→ Supplied records
▽

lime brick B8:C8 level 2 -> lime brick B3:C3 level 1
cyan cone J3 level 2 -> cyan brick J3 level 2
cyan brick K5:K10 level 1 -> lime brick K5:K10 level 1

△
▽

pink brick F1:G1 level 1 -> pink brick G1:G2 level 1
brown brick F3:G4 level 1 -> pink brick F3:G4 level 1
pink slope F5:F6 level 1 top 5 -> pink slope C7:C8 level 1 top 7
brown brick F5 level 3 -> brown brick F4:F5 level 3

△

→ Task prompt
Take the lines above from the one containing "pink brick F1:G1" to the one containing "brown brick F5" and retype them exactly, both ends included, with nothing added.

→ Response
pink brick F1:G1 level 1 -> pink brick G1:G2 level 1
brown brick F3:G4 level 1 -> pink brick F3:G4 level 1
pink slope F5:F6 level 1 top 5 -> pink slope C7:C8 level 1 top 7
brown brick F5 level 3 -> brown brick F4:F5 level 3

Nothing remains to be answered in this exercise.